Could each entry below be written out exactly, with every picture dropped?

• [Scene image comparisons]
%%
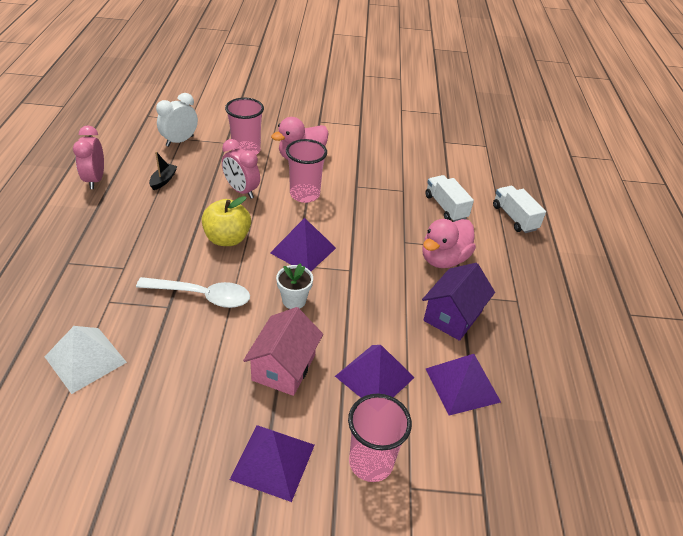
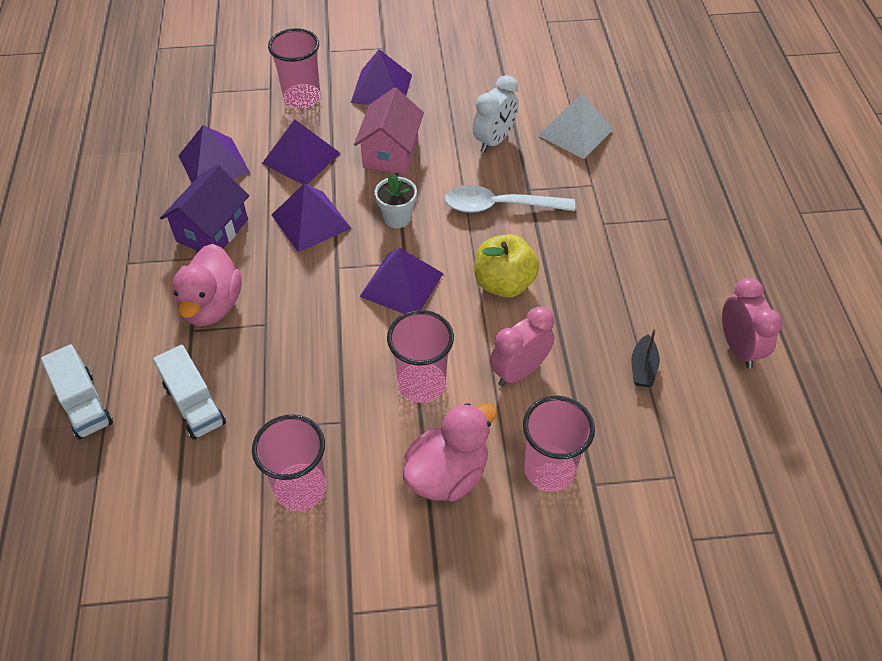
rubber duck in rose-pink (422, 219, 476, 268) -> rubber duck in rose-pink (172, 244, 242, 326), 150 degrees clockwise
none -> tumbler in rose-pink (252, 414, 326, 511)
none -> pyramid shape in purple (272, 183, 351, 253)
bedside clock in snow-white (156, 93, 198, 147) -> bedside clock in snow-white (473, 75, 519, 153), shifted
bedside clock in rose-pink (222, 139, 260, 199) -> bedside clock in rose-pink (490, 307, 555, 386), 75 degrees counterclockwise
%%
• [Response]
rubber duck in rose-pink (422, 219, 476, 268) -> rubber duck in rose-pink (172, 244, 242, 326), 150 degrees clockwise
none -> tumbler in rose-pink (252, 414, 326, 511)
none -> pyramid shape in purple (272, 183, 351, 253)
bedside clock in snow-white (156, 93, 198, 147) -> bedside clock in snow-white (473, 75, 519, 153), shifted
bedside clock in rose-pink (222, 139, 260, 199) -> bedside clock in rose-pink (490, 307, 555, 386), 75 degrees counterclockwise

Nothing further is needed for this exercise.